Description of the task: Write down exactly what lies from the line containing "pink domino: 4 -> 0" to the end of the records, inclusive, and omit the pictures.

Given information:

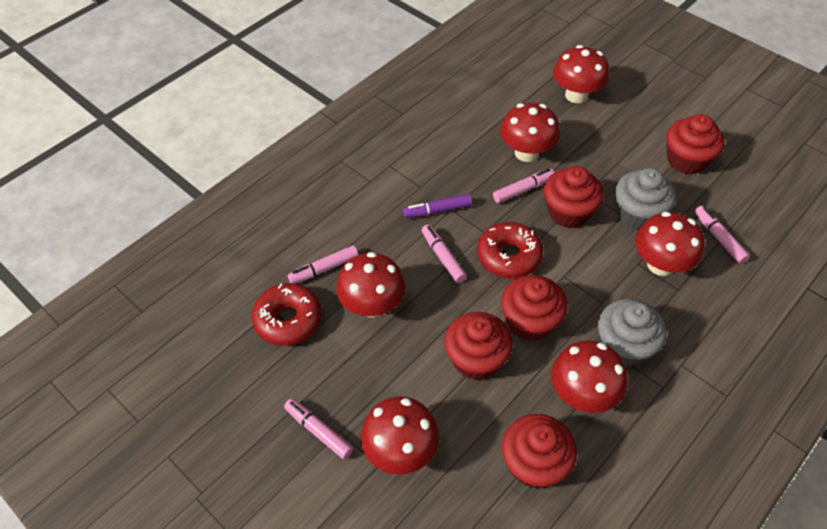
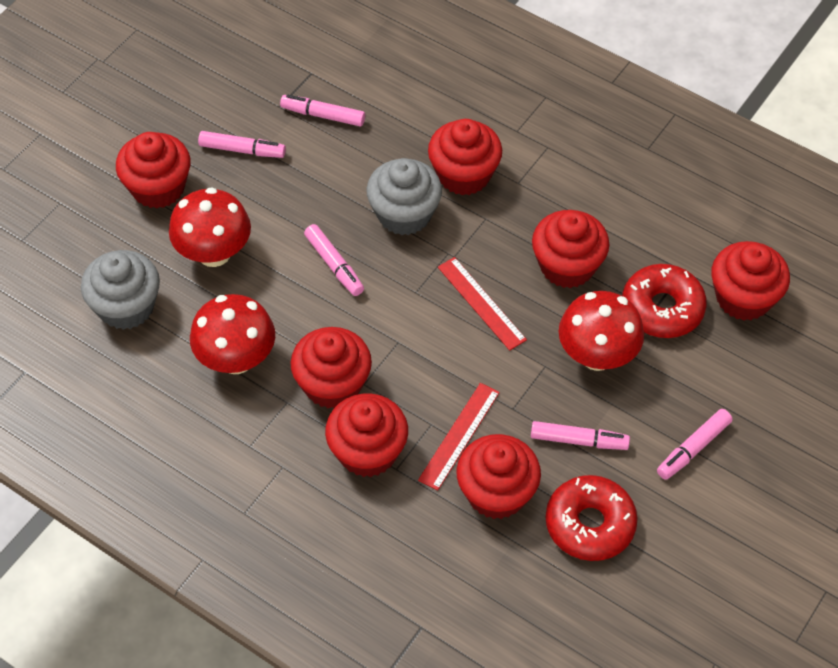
purple marker: 1 -> 0
red cupcake: 5 -> 7
red mushroom: 6 -> 3
red ruler: 0 -> 2

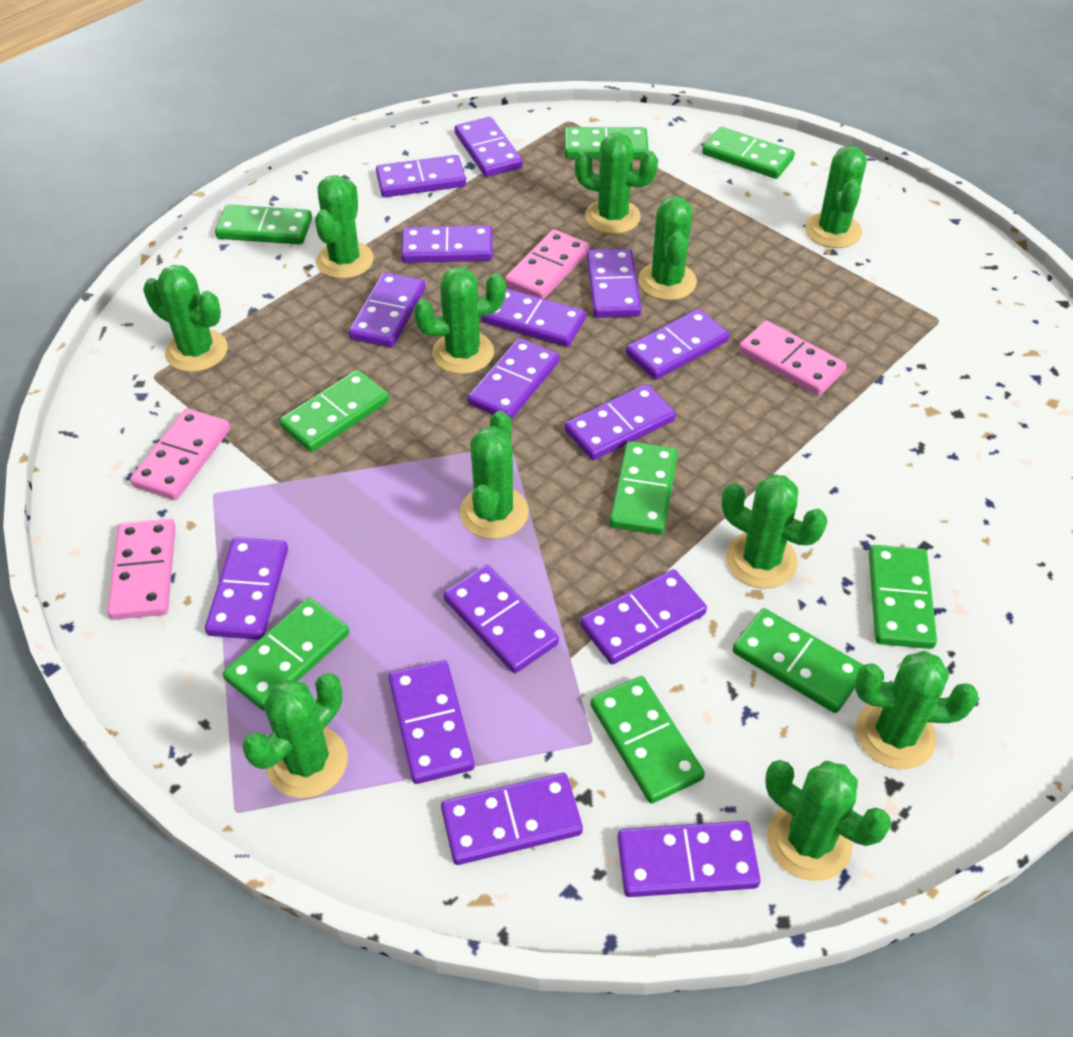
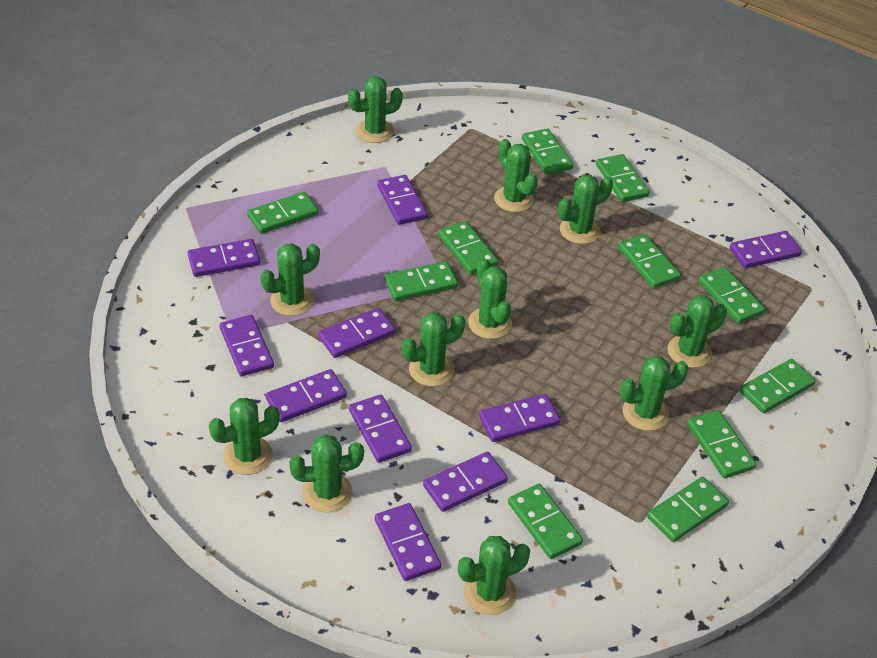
green domino: 9 -> 11
pink domino: 4 -> 0
purple domino: 15 -> 10

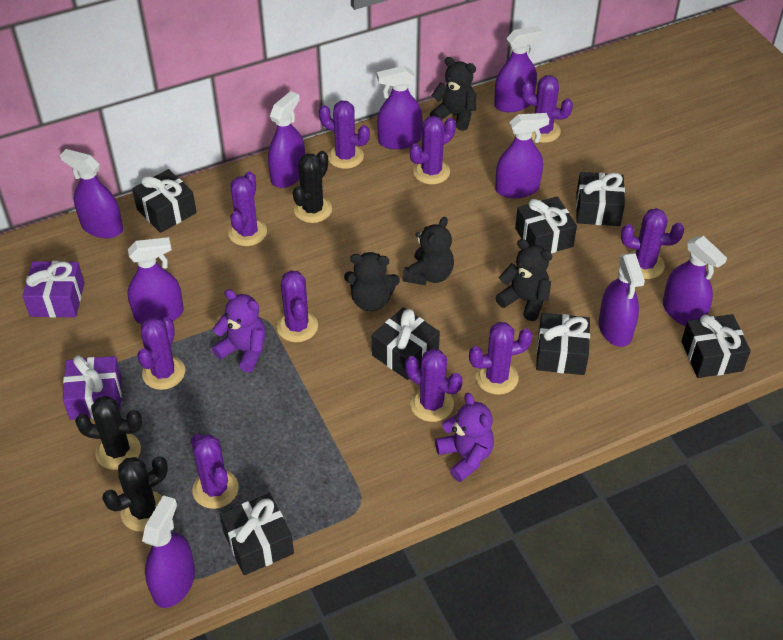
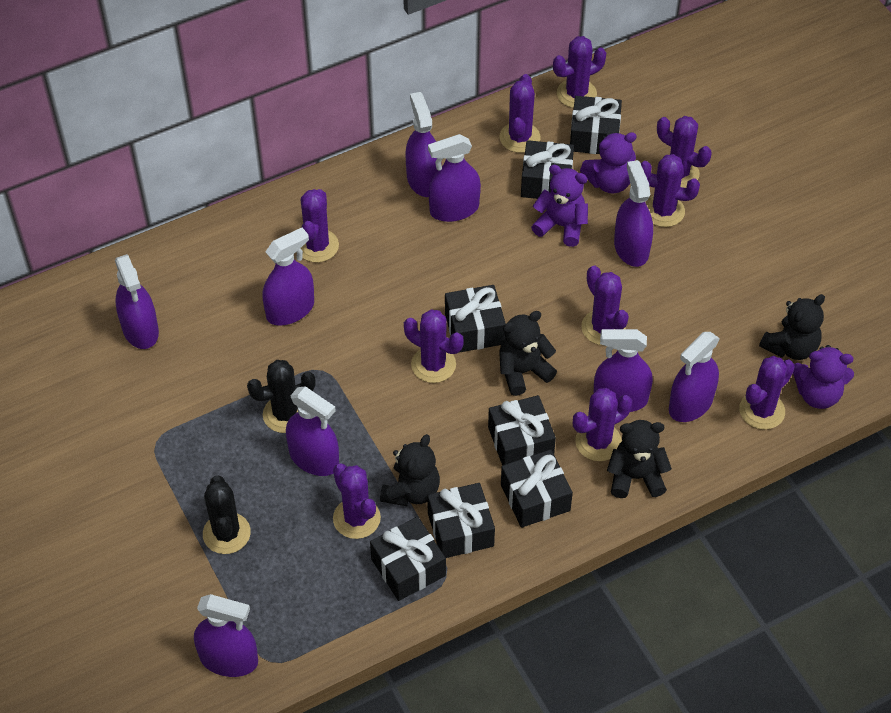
black cactus: 3 -> 2
purple gift: 2 -> 0
purple teddy bear: 2 -> 3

Final answer:
pink domino: 4 -> 0
purple domino: 15 -> 10

black cactus: 3 -> 2
purple gift: 2 -> 0
purple teddy bear: 2 -> 3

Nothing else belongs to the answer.